> _Instructions to follow_
Character for character, transcribe the entries below, minus the images.
------ Stored data
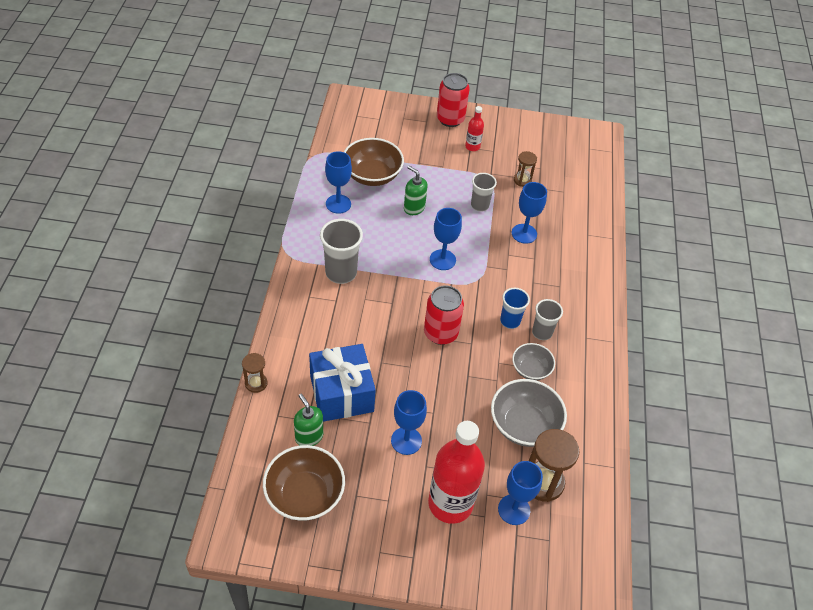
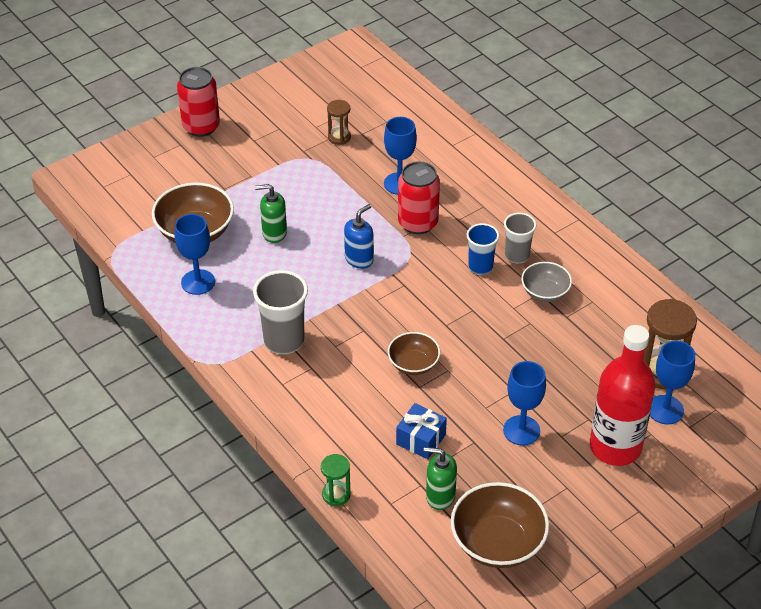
camera: 40 degrees left, 5 degrees down
(256, 383) = (336, 494): brown hourglass -> green hourglass
(341, 393) = (421, 439): blue gift -> blue gift, size x0.54
(394, 346) = (413, 364): none -> brown bowl
(440, 333) = (437, 322): red can -> red can (418, 223)
(442, 260) = (359, 259): blue goblet -> blue soap dispenser
(472, 146) = (255, 138): red bottle -> none
(479, 205) = (330, 187): grey cup -> none
(524, 425) = (594, 340): grey bowl -> none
------------
> _Result for this exercise_
camera: 40 degrees left, 5 degrees down
(256, 383) = (336, 494): brown hourglass -> green hourglass
(341, 393) = (421, 439): blue gift -> blue gift, size x0.54
(394, 346) = (413, 364): none -> brown bowl
(440, 333) = (437, 322): red can -> red can (418, 223)
(442, 260) = (359, 259): blue goblet -> blue soap dispenser
(472, 146) = (255, 138): red bottle -> none
(479, 205) = (330, 187): grey cup -> none
(524, 425) = (594, 340): grey bowl -> none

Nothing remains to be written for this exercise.